WHAT THE TASK REQUIRES: Look through the data below and extract, unchanged, the lines from the one that contains "D6: diode (A" to the one that contains "C1: 4700uF (plus", both included.

RECORDS SUPPLIED:
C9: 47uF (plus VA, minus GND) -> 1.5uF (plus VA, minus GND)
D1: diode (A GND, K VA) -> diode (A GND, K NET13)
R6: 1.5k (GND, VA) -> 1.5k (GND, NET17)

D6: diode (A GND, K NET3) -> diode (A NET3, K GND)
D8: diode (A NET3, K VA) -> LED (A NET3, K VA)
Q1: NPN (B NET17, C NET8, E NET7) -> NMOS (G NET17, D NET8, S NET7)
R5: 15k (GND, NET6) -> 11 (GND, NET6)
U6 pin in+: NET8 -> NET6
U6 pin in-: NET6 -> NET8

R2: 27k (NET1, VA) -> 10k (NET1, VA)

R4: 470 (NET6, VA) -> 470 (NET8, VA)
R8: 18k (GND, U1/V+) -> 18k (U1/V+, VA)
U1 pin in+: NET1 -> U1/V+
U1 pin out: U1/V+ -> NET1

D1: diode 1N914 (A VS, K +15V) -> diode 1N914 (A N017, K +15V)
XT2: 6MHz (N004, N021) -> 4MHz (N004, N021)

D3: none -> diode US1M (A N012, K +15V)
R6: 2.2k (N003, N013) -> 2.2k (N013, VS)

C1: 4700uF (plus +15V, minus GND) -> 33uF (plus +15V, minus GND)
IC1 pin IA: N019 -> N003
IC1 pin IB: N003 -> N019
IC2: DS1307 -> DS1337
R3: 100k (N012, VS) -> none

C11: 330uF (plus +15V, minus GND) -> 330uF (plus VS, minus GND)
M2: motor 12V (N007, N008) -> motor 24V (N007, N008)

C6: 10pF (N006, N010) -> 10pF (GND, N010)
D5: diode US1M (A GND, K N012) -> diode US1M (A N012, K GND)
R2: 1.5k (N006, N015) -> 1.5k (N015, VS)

WRITTEN ANSWER:
D6: diode (A GND, K NET3) -> diode (A NET3, K GND)
D8: diode (A NET3, K VA) -> LED (A NET3, K VA)
Q1: NPN (B NET17, C NET8, E NET7) -> NMOS (G NET17, D NET8, S NET7)
R5: 15k (GND, NET6) -> 11 (GND, NET6)
U6 pin in+: NET8 -> NET6
U6 pin in-: NET6 -> NET8

R2: 27k (NET1, VA) -> 10k (NET1, VA)

R4: 470 (NET6, VA) -> 470 (NET8, VA)
R8: 18k (GND, U1/V+) -> 18k (U1/V+, VA)
U1 pin in+: NET1 -> U1/V+
U1 pin out: U1/V+ -> NET1

D1: diode 1N914 (A VS, K +15V) -> diode 1N914 (A N017, K +15V)
XT2: 6MHz (N004, N021) -> 4MHz (N004, N021)

D3: none -> diode US1M (A N012, K +15V)
R6: 2.2k (N003, N013) -> 2.2k (N013, VS)

C1: 4700uF (plus +15V, minus GND) -> 33uF (plus +15V, minus GND)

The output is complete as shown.